— Description of the task —
Run through the records and, wherever a line holds the word "moved", return that line.

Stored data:
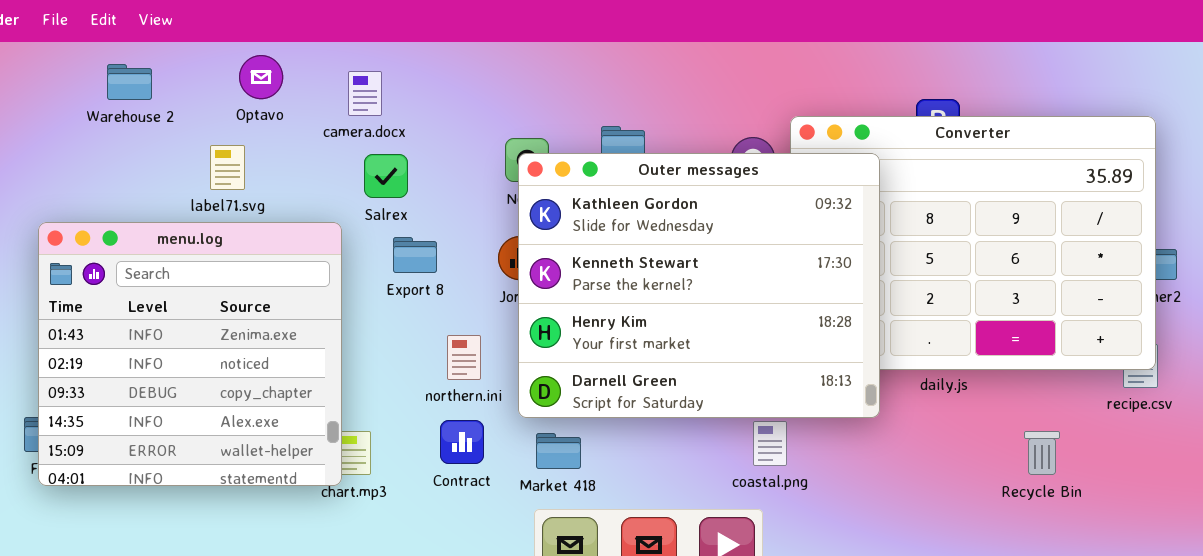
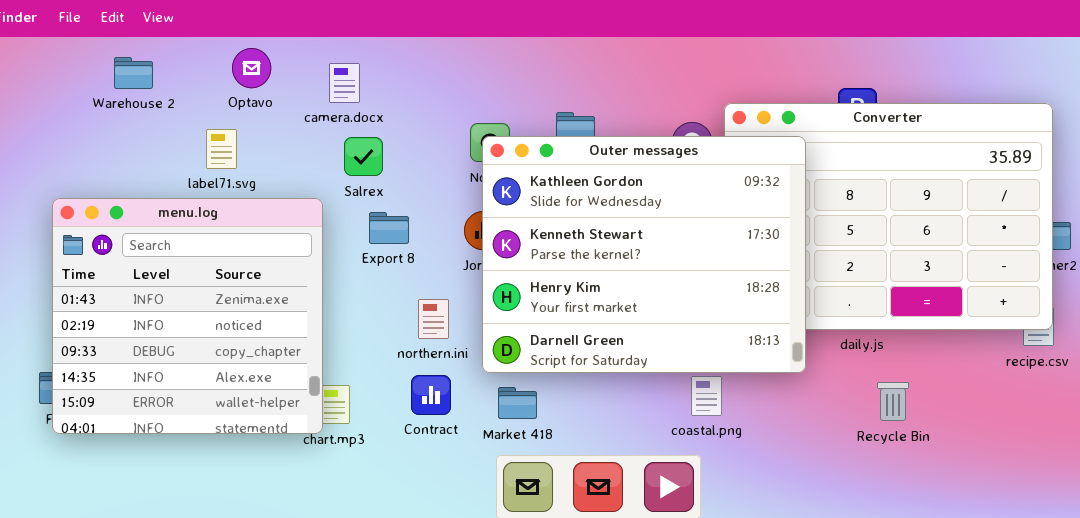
Recycle Bin: [1024,431,1060,475] -> [877,382,909,421], moved

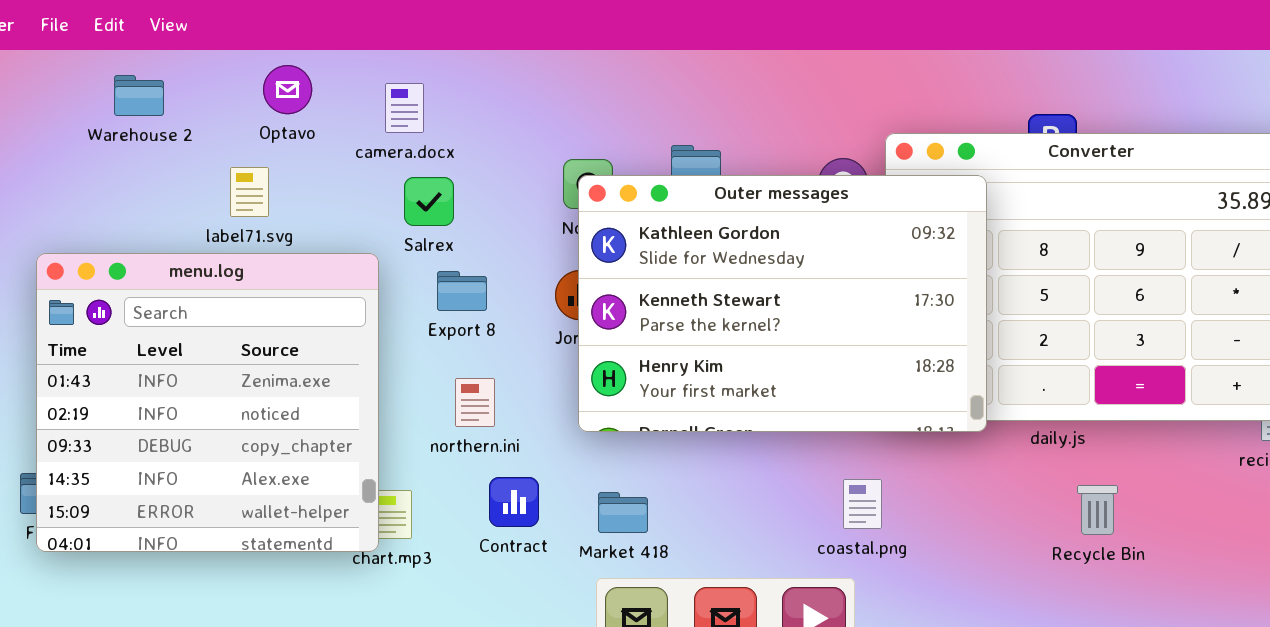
Outer messages: [482,136,806,373] -> [578,175,987,432], resized
northern.ini: [418,299,449,339] -> [455,378,495,427], moved

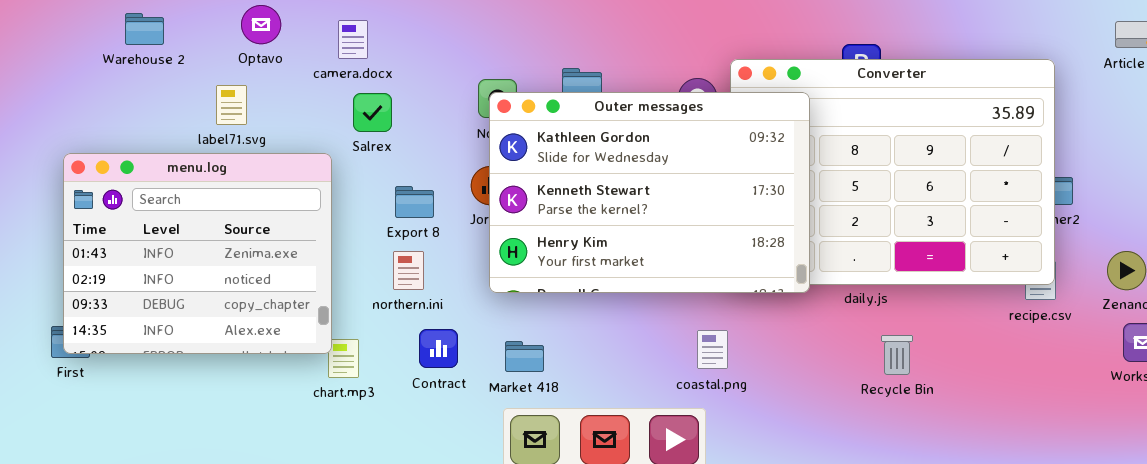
menu.log: [36,253,379,552] -> [63,153,332,354], resized
Export 8: [437,271,487,311] -> [395,186,434,218], moved

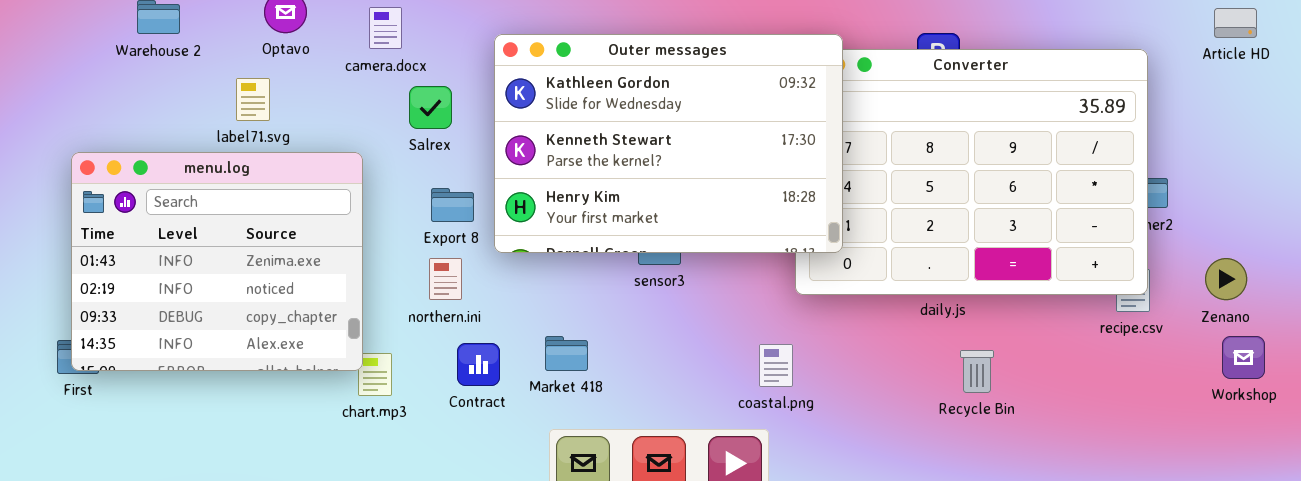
Outer messages: [489,92,810,293] -> [494,34,843,253], moved
Salrex: [353,93,392,132] -> [409,86,452,129], moved
Market 418: [505,341,544,372] -> [545,336,588,371], moved

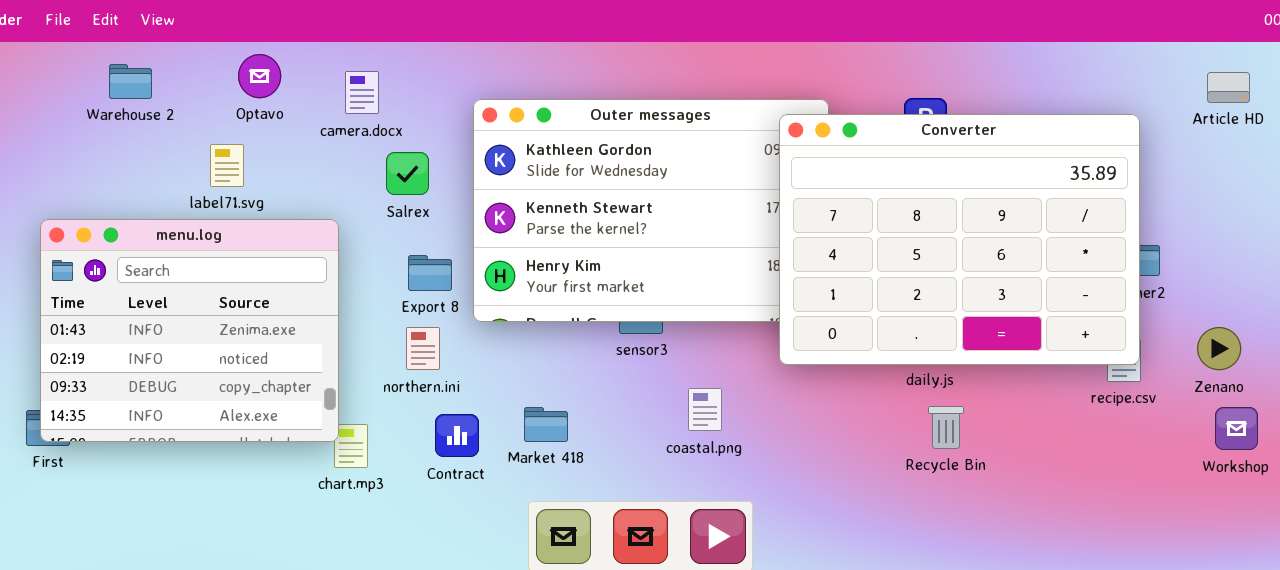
Converter: [795,49,1148,295] -> [779,114,1140,365], raised
coastal.png: [759,344,793,387] -> [688,388,722,431], moved
Recycle Bin: [960,350,994,393] -> [928,406,964,449], moved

— Finished task —
Recycle Bin: [1024,431,1060,475] -> [877,382,909,421], moved
northern.ini: [418,299,449,339] -> [455,378,495,427], moved
Export 8: [437,271,487,311] -> [395,186,434,218], moved
Outer messages: [489,92,810,293] -> [494,34,843,253], moved
Salrex: [353,93,392,132] -> [409,86,452,129], moved
Market 418: [505,341,544,372] -> [545,336,588,371], moved
coastal.png: [759,344,793,387] -> [688,388,722,431], moved
Recycle Bin: [960,350,994,393] -> [928,406,964,449], moved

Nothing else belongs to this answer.